» EXERCISE
Emit the data below verbatim, stripping out any pictures.

EXTRACTED MATERIAL Start Marker

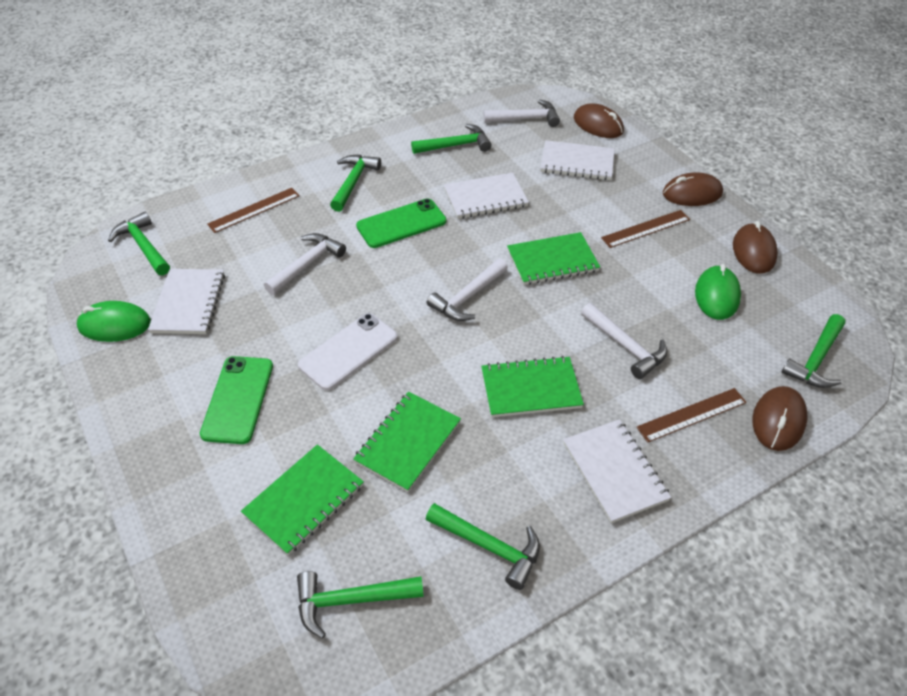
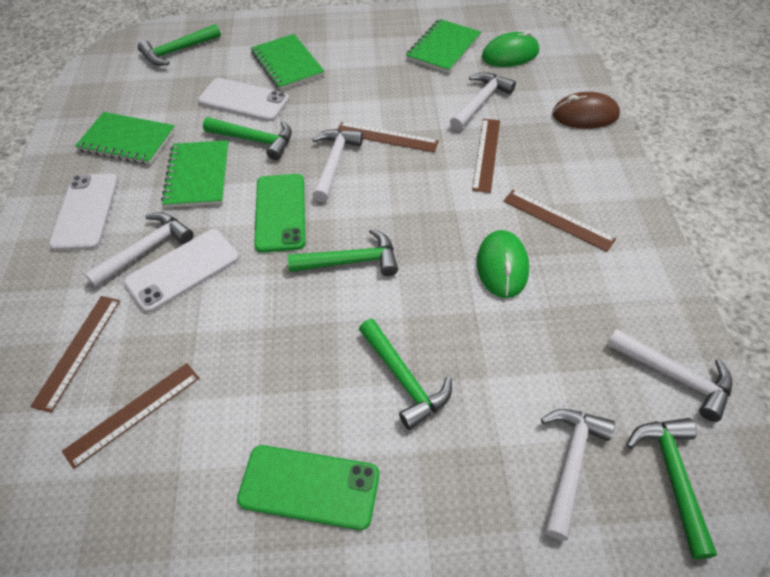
brown mouse: 4 -> 1
brown ruler: 3 -> 5
green hammer: 6 -> 5
white hammer: 4 -> 5
white notebook: 4 -> 0
white phone: 1 -> 3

EXTRACTED MATERIAL End Marker

» COMPLETED TASK
brown mouse: 4 -> 1
brown ruler: 3 -> 5
green hammer: 6 -> 5
white hammer: 4 -> 5
white notebook: 4 -> 0
white phone: 1 -> 3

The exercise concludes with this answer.